Rewrite the part of the material that opens with the line containing "E: 10:51 -> 2:41" and closes at the end of the material, changing "->" to "to" and keeping everything else unchanged. Leave the pictures out of your answer.
── EXERCISE INPUTS
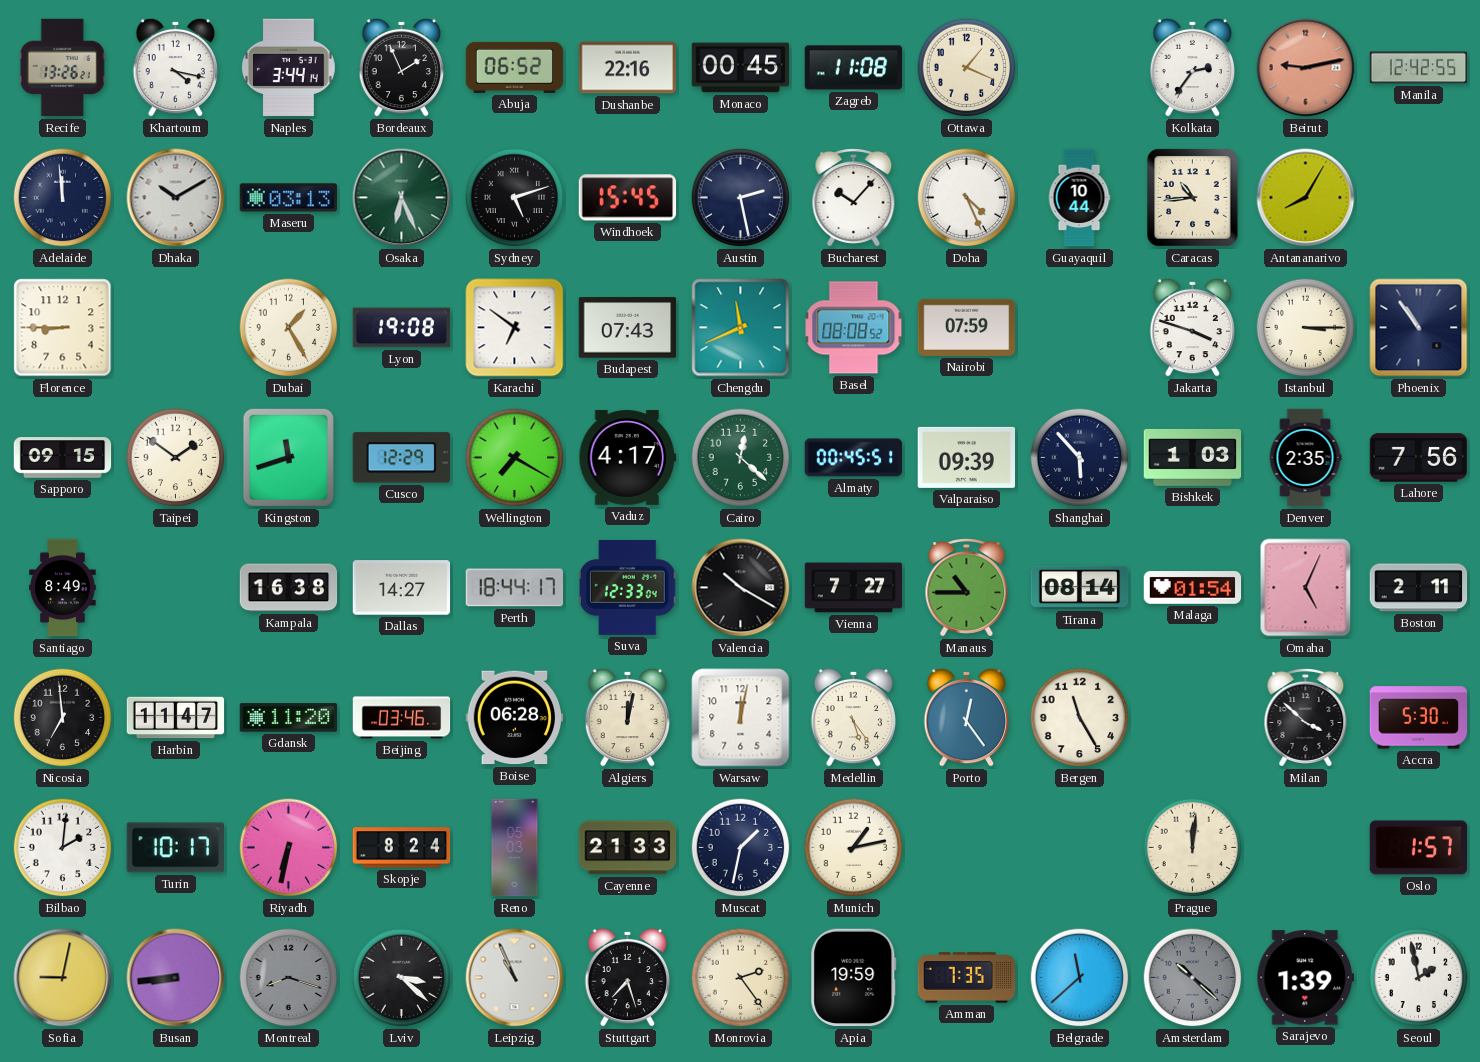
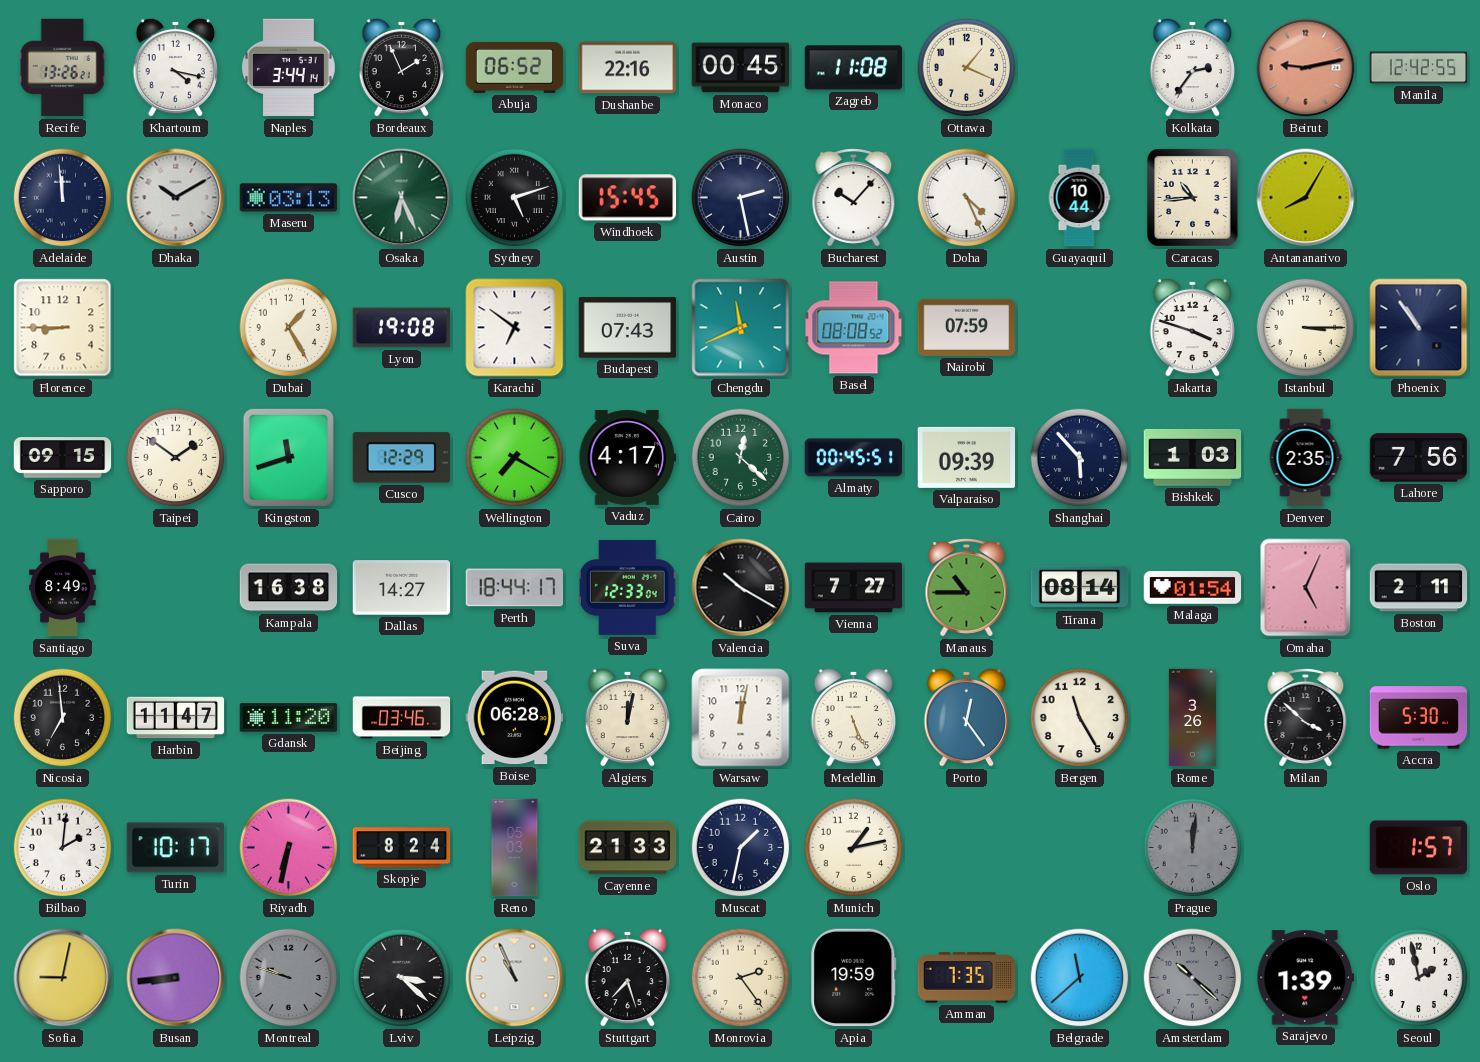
Medellin: 5:24 -> 5:26
Rome: none -> 3:26
Prague dial: cream -> grey
Montreal: 8:18 -> 9:48
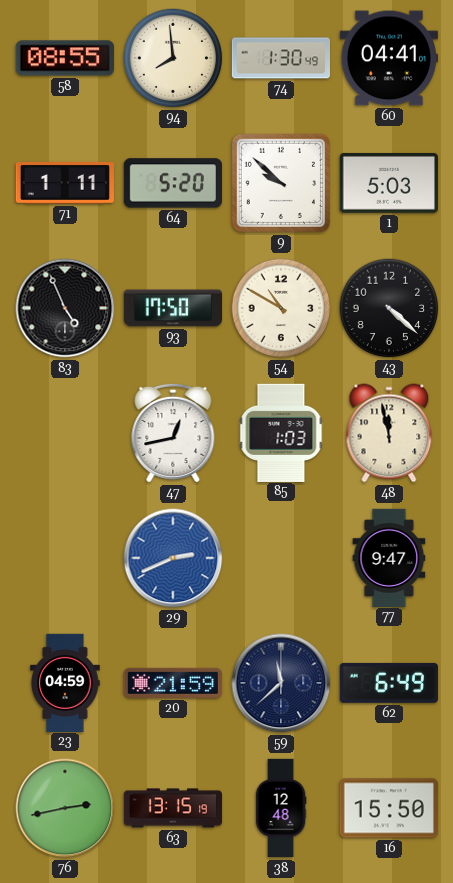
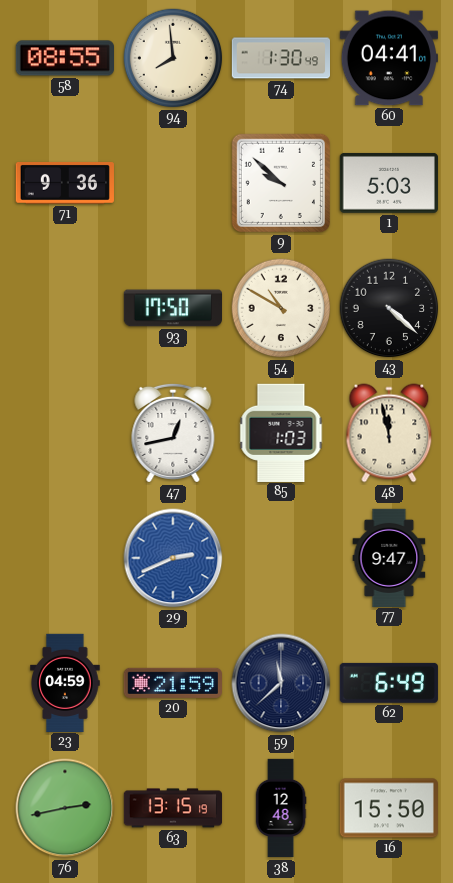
71: 1:11 -> 9:36
64: 5:20 -> none
83: 4:56 -> none
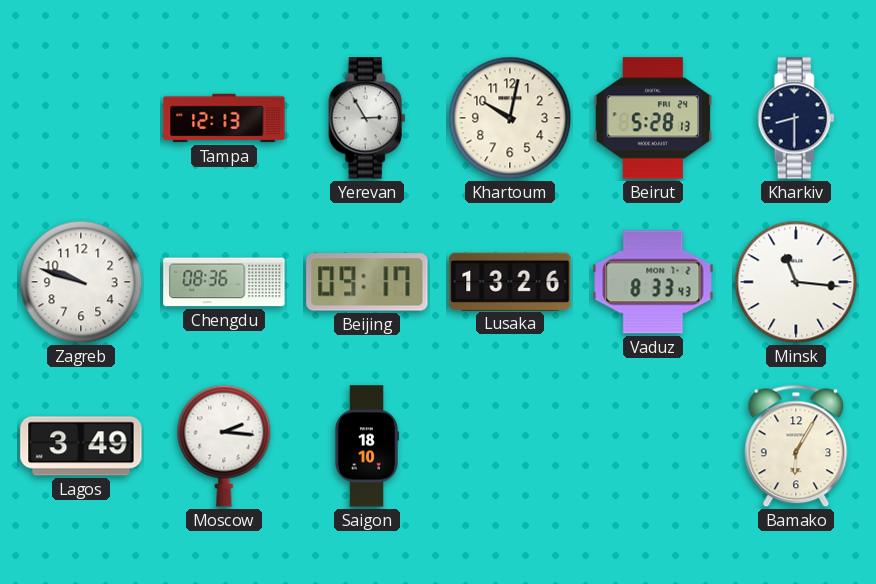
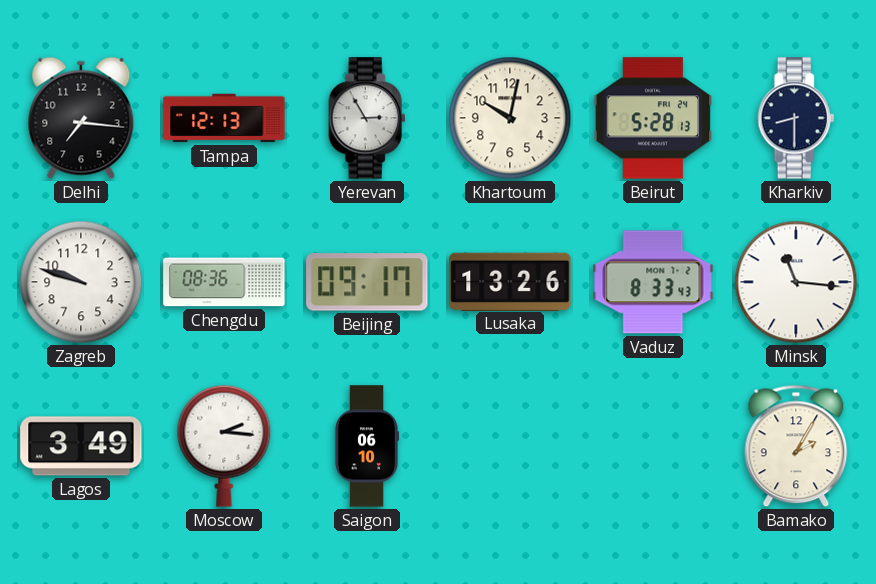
Delhi: none -> 7:16
Saigon: 18:10 -> 06:10
Bamako: 6:05 -> 2:05
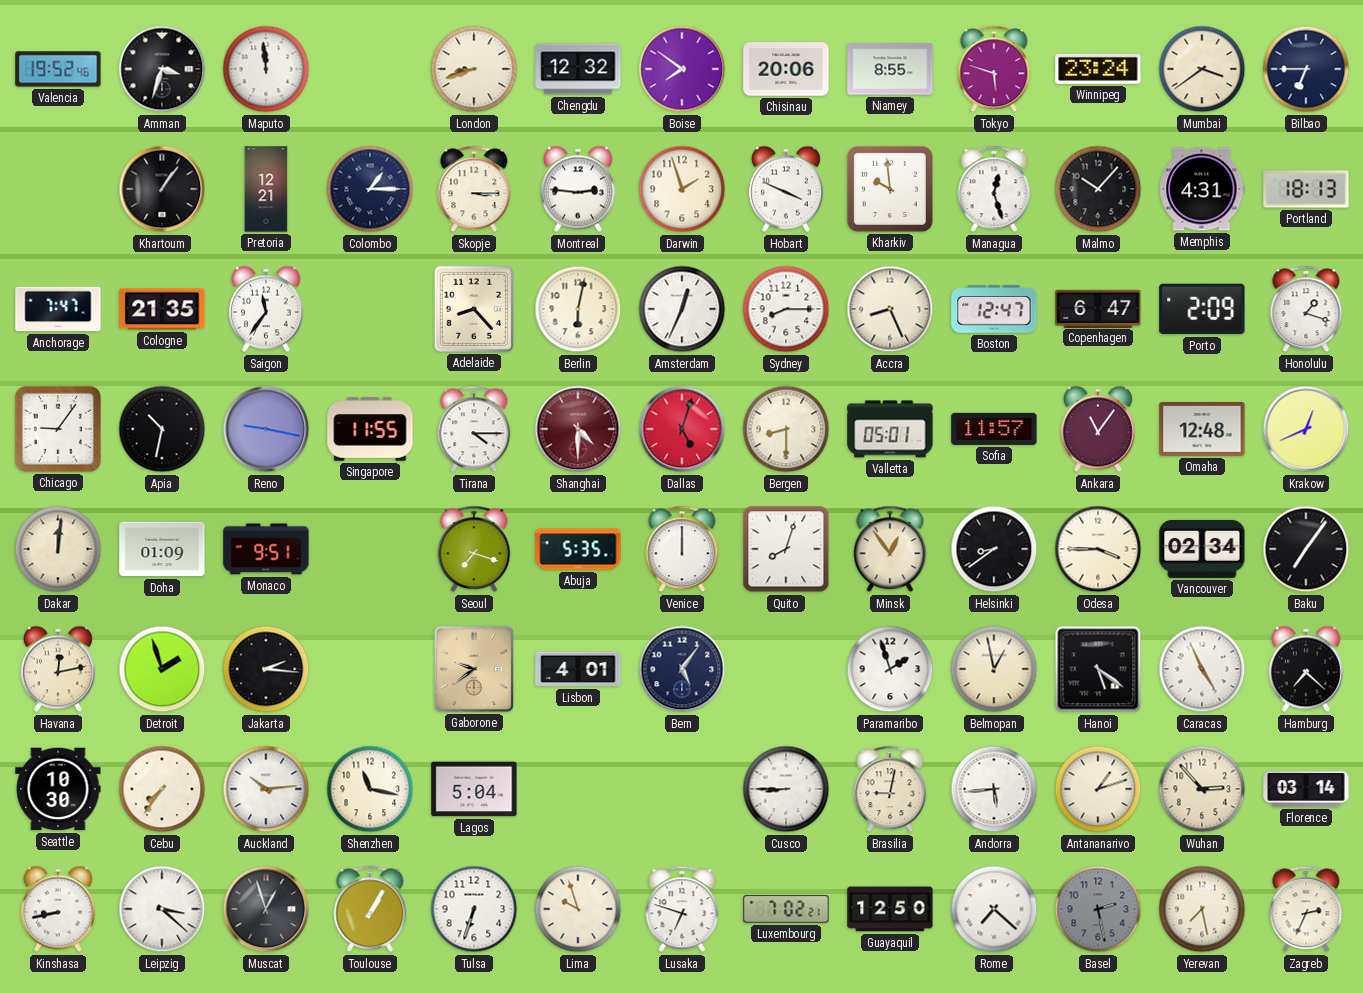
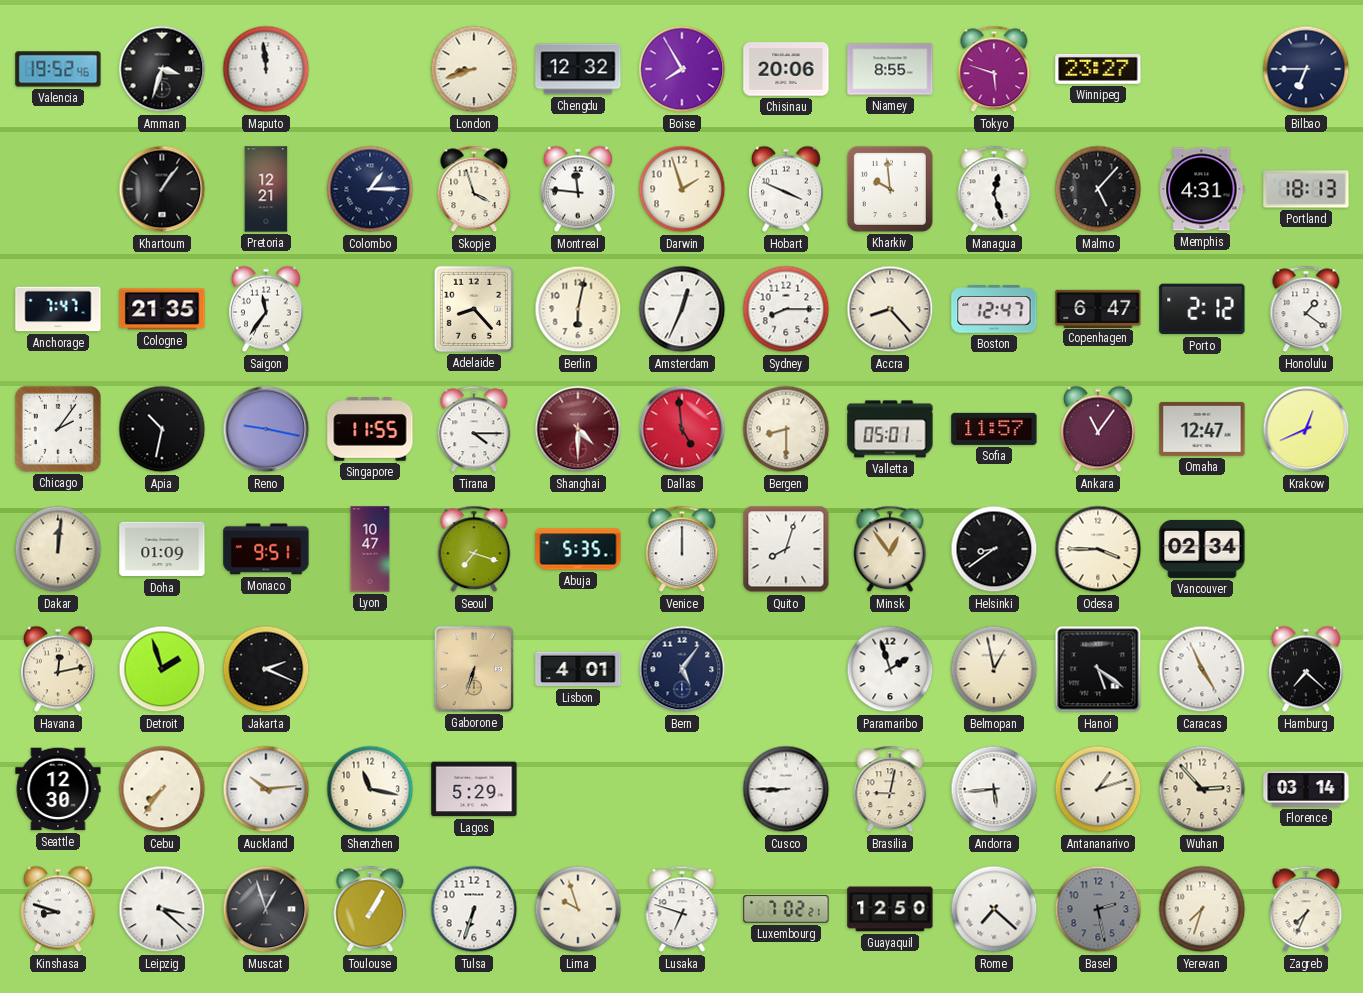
Boise: 7:51 -> 7:55
Winnipeg: 23:24 -> 23:27
Mumbai: 3:39 -> none
Skopje: 3:15 -> 3:57
Montreal: 2:46 -> 11:46
Malmo: 10:07 -> 5:07
Accra: 8:26 -> 8:23
Porto: 2:09 -> 2:12
Honolulu: 1:18 -> 1:21
Chicago: 9:06 -> 2:06
Dallas: 5:03 -> 4:59
Omaha: 12:48 -> 12:47
Lyon: none -> 10:47
Baku: 7:06 -> none
Jakarta: 2:16 -> 2:19
Gaborone: 9:39 -> 6:33
Seattle: 10:30 -> 12:30
Lagos: 5:04 -> 5:29
Kinshasa: 8:43 -> 8:48
Yerevan: 7:28 -> 7:33
Zagreb: 2:34 -> 7:34
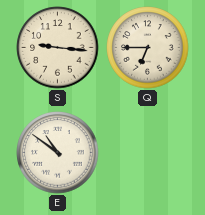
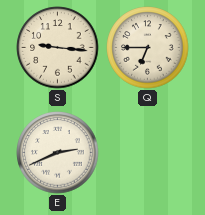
E: 10:51 -> 2:41
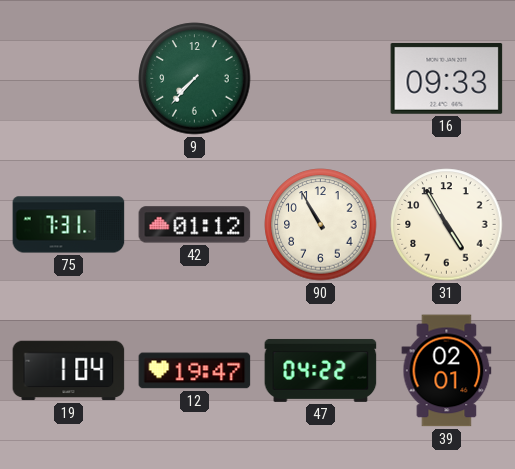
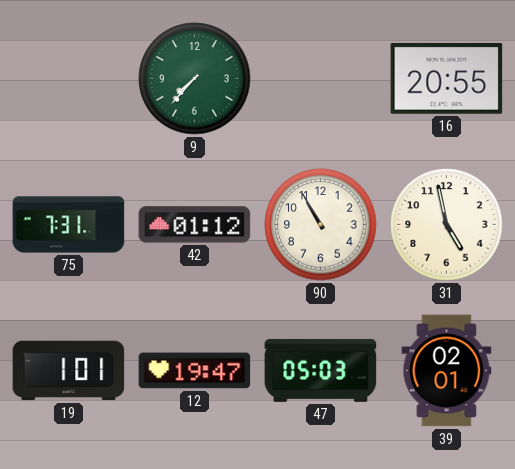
16: 09:33 -> 20:55
31: 4:55 -> 4:58
19: 1:04 -> 1:01
47: 04:22 -> 05:03
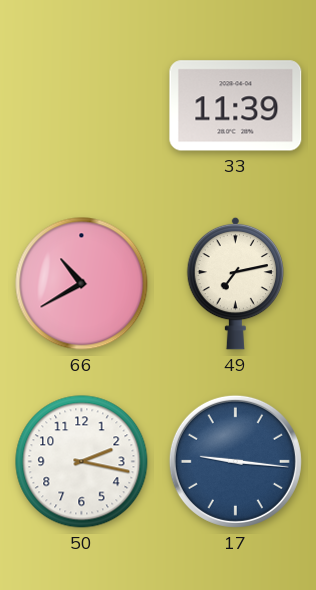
────
▶ EXERCISE RESPONSE
E: 10:51 to 2:41
16: 09:33 to 20:55
31: 4:55 to 4:58
19: 1:04 to 1:01
47: 04:22 to 05:03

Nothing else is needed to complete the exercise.